# DIRECTIONS
Could you copy out every line of the data where the word "strawberry" occurs?

# GIVEN DATA
>>>>>

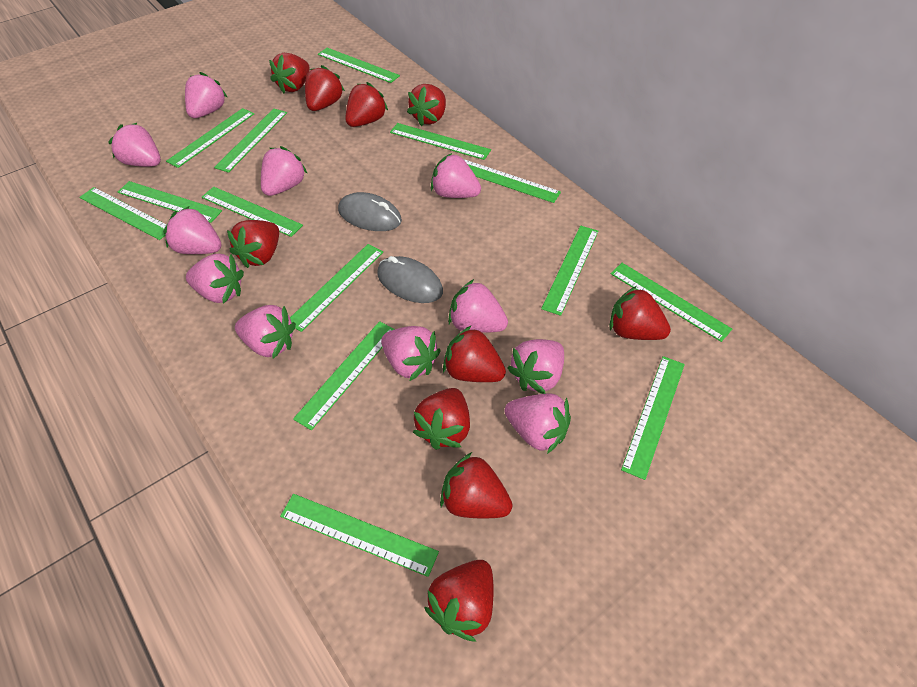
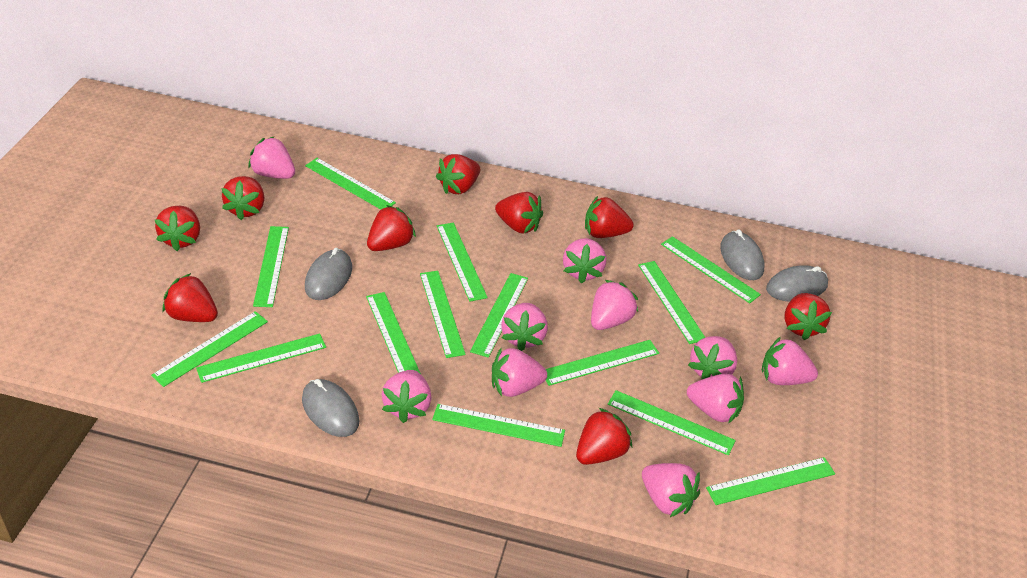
grey mouse: 2 -> 4
pink strawberry: 11 -> 10
red strawberry: 10 -> 9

<<<<<

# ANSWER AREA
pink strawberry: 11 -> 10
red strawberry: 10 -> 9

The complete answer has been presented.